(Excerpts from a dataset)
=======

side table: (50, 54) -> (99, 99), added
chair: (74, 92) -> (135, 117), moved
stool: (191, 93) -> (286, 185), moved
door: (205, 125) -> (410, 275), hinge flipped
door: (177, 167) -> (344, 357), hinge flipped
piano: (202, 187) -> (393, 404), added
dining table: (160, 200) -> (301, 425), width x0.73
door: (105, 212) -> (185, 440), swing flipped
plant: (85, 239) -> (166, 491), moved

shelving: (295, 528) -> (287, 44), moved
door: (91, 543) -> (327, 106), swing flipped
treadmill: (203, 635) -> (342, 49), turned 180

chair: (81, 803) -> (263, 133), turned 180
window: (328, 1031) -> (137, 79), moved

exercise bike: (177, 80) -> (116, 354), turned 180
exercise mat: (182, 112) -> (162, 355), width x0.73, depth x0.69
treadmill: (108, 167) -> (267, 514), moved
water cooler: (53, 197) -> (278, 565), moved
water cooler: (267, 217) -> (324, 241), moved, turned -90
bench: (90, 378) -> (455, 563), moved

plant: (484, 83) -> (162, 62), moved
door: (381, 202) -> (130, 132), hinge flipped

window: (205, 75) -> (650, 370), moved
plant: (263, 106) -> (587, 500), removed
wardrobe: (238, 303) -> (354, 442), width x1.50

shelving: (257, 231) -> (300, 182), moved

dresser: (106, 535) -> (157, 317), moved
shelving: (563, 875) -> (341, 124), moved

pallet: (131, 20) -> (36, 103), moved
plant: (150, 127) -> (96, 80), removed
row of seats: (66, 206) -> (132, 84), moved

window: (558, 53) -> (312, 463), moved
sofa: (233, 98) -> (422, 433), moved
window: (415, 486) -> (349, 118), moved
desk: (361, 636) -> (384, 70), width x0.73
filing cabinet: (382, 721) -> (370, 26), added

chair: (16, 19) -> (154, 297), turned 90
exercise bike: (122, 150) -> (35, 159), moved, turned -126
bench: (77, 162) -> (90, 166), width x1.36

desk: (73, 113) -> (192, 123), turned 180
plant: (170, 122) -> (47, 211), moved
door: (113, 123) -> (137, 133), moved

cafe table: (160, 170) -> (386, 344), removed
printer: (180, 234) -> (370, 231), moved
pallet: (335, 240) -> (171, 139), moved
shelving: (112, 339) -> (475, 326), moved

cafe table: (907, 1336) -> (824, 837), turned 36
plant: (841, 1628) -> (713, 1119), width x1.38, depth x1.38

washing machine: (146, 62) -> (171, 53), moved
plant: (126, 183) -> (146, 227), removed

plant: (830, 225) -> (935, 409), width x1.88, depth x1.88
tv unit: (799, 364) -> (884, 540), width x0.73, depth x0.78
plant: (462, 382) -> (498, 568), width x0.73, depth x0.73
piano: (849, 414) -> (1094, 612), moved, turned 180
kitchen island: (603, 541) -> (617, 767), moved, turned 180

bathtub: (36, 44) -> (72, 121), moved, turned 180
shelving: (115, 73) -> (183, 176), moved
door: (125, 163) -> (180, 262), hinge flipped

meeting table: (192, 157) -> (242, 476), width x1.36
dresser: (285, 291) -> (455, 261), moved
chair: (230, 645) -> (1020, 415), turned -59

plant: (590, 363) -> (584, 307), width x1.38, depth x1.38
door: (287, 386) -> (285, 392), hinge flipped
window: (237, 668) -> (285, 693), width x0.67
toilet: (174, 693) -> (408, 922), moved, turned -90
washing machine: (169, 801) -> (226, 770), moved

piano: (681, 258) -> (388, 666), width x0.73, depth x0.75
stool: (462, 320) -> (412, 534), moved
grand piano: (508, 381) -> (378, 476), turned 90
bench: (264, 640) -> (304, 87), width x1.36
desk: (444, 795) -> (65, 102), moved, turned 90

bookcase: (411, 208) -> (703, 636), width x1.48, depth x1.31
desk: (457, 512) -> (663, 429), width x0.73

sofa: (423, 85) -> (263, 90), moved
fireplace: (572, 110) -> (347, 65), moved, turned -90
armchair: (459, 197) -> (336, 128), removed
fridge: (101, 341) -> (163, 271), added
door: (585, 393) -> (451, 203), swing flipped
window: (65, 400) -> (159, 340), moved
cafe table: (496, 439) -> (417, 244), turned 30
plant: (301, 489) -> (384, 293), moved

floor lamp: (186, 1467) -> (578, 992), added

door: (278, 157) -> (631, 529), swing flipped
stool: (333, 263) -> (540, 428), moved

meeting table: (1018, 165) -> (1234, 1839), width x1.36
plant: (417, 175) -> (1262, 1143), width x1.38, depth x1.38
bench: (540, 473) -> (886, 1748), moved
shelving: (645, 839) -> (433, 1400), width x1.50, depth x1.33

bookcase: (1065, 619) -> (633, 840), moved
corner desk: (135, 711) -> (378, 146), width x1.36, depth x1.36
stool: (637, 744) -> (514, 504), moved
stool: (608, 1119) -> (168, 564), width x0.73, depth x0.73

=======

## Work order
Only one stretch of the entries above is wanted: the lines from the one containing "plant: (170, 122) -> (47, 211), moved" through the one containing "plant: (830, 225)". Please reproduce it exactly.

## Solution to this task
plant: (170, 122) -> (47, 211), moved
door: (113, 123) -> (137, 133), moved

cafe table: (160, 170) -> (386, 344), removed
printer: (180, 234) -> (370, 231), moved
pallet: (335, 240) -> (171, 139), moved
shelving: (112, 339) -> (475, 326), moved

cafe table: (907, 1336) -> (824, 837), turned 36
plant: (841, 1628) -> (713, 1119), width x1.38, depth x1.38

washing machine: (146, 62) -> (171, 53), moved
plant: (126, 183) -> (146, 227), removed

plant: (830, 225) -> (935, 409), width x1.88, depth x1.88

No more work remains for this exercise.